### DATA PROVIDED

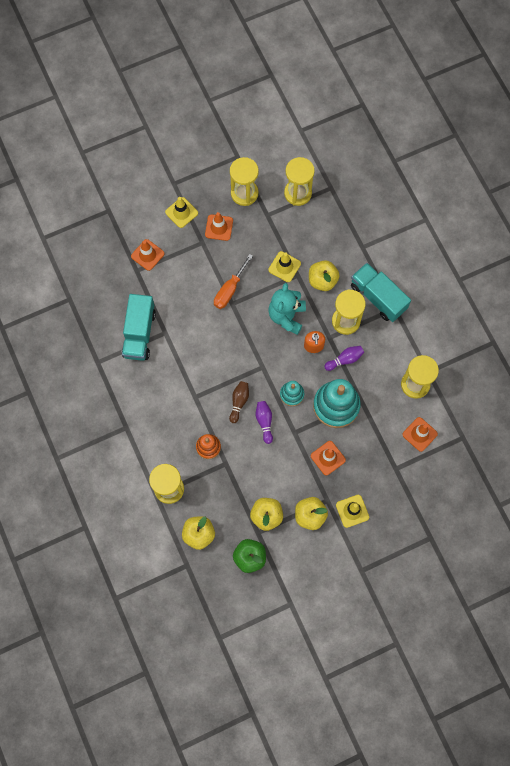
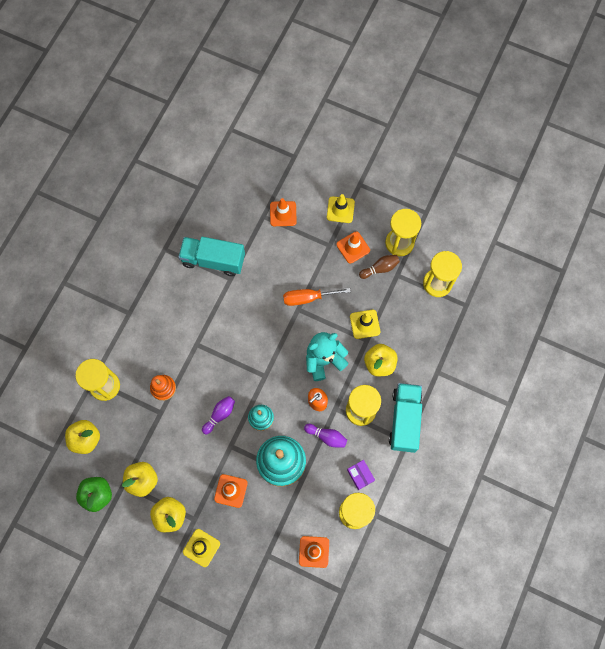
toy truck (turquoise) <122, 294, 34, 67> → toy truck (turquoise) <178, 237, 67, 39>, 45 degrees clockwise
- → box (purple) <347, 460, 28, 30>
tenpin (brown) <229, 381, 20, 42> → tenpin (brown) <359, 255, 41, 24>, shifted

### EXERCISE DIRECTIONS
The material above must be reproduced line for line, with the images omitted.

### RESULT FOR THIS TASK
toy truck (turquoise) <122, 294, 34, 67> → toy truck (turquoise) <178, 237, 67, 39>, 45 degrees clockwise
- → box (purple) <347, 460, 28, 30>
tenpin (brown) <229, 381, 20, 42> → tenpin (brown) <359, 255, 41, 24>, shifted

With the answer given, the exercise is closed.